[Change detection outputs]
<<<<

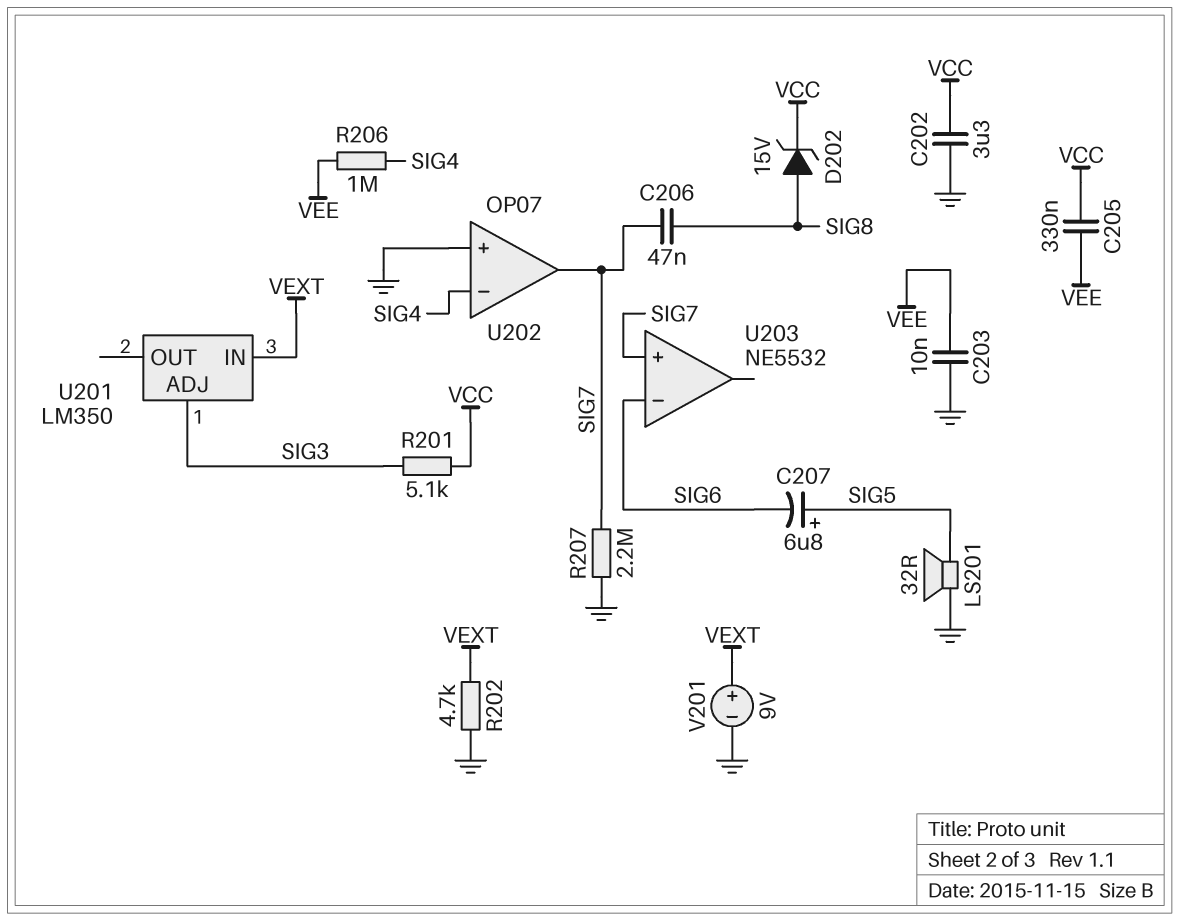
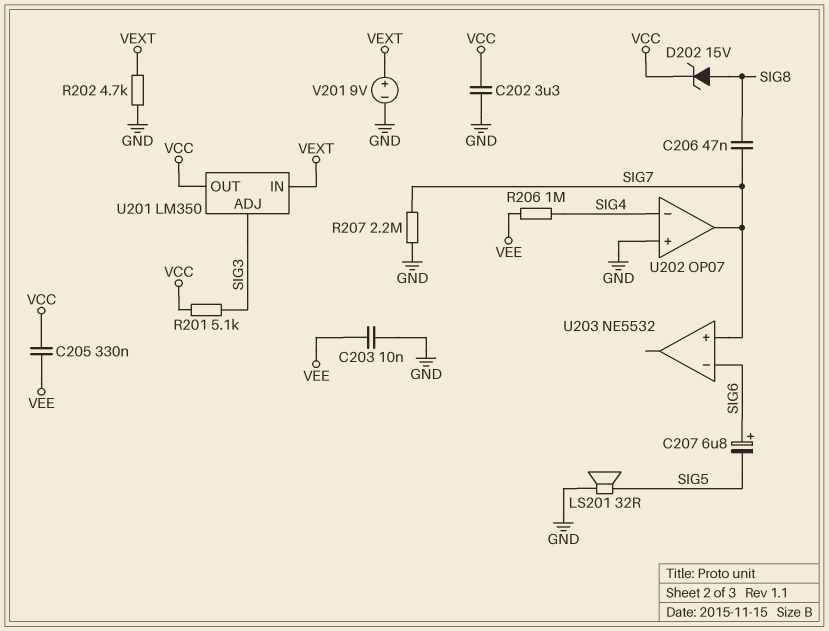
C207: 6.8uF (plus SIG5, minus SIG6) -> 6.8uF (plus SIG6, minus SIG5)
U201 pin OUT: none -> VCC

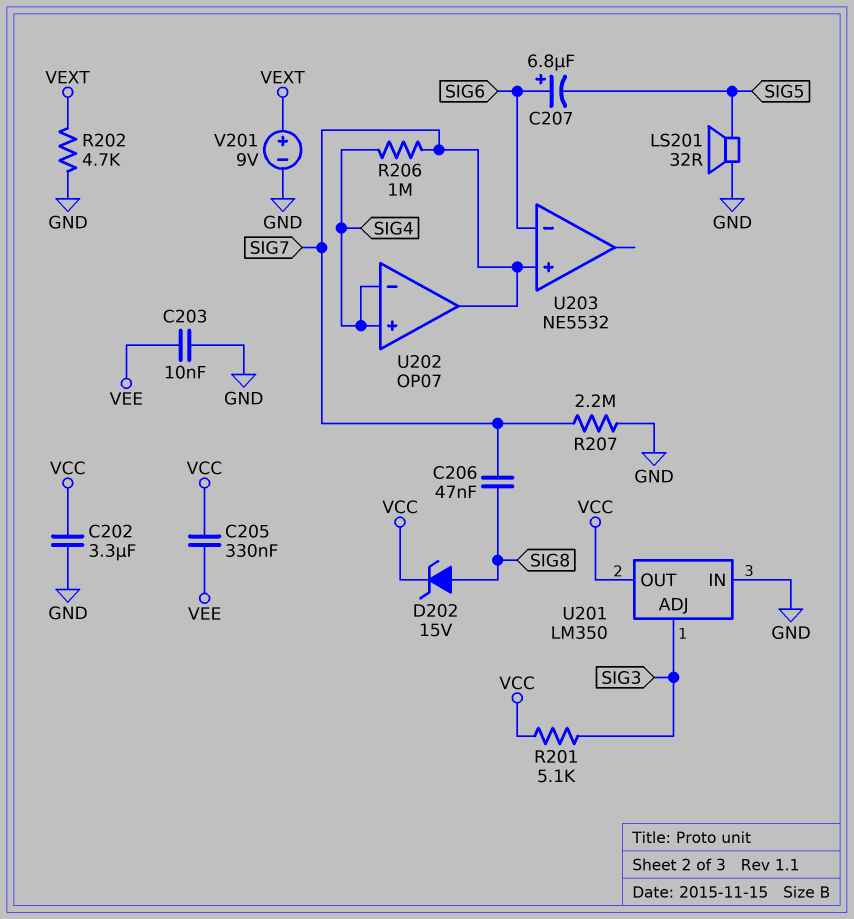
R206: 1M (SIG4, VEE) -> 1M (SIG4, SIG7)
U201 pin IN: VEXT -> GND
U202 pin in+: GND -> SIG4

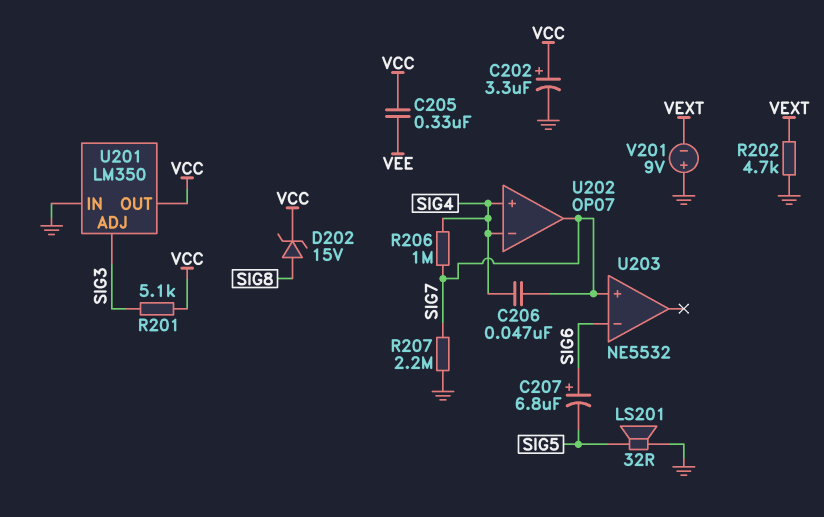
C202: 3.3uF (GND, VCC) -> 3.3uF (plus VCC, minus GND)
C203: 10nF (GND, VEE) -> none
C206: 47nF (SIG7, SIG8) -> 47nF (SIG4, SIG7)
V201: 9V (plus VEXT, minus GND) -> 9V (plus GND, minus VEXT)

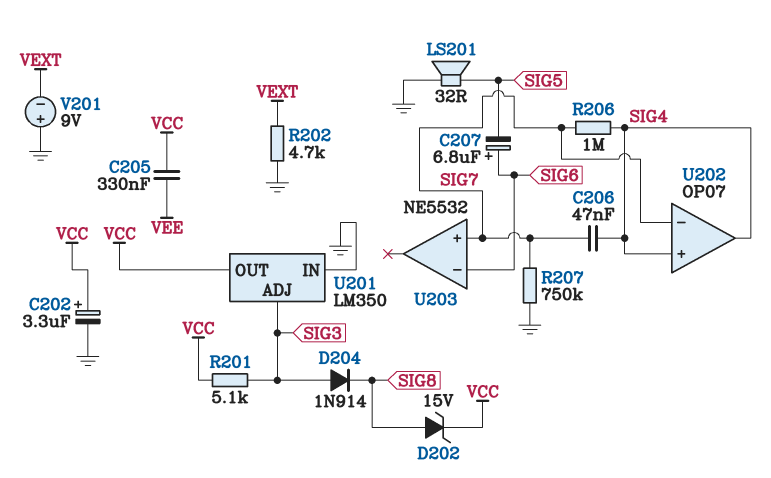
D204: none -> diode 1N914 (A SIG3, K SIG8)
R207: 2.2M (GND, SIG7) -> 750k (GND, SIG7)
U202 pin in-: SIG4 -> SIG7
U202 pin out: SIG7 -> SIG4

>>>>

> _Task item_
Repeat exactly the lines from the one containing "U201 pin IN: VEXT -> GND" to the last line of the records above, including both, and leave out any pictures.

> _Response below_
U201 pin IN: VEXT -> GND
U202 pin in+: GND -> SIG4

C202: 3.3uF (GND, VCC) -> 3.3uF (plus VCC, minus GND)
C203: 10nF (GND, VEE) -> none
C206: 47nF (SIG7, SIG8) -> 47nF (SIG4, SIG7)
V201: 9V (plus VEXT, minus GND) -> 9V (plus GND, minus VEXT)

D204: none -> diode 1N914 (A SIG3, K SIG8)
R207: 2.2M (GND, SIG7) -> 750k (GND, SIG7)
U202 pin in-: SIG4 -> SIG7
U202 pin out: SIG7 -> SIG4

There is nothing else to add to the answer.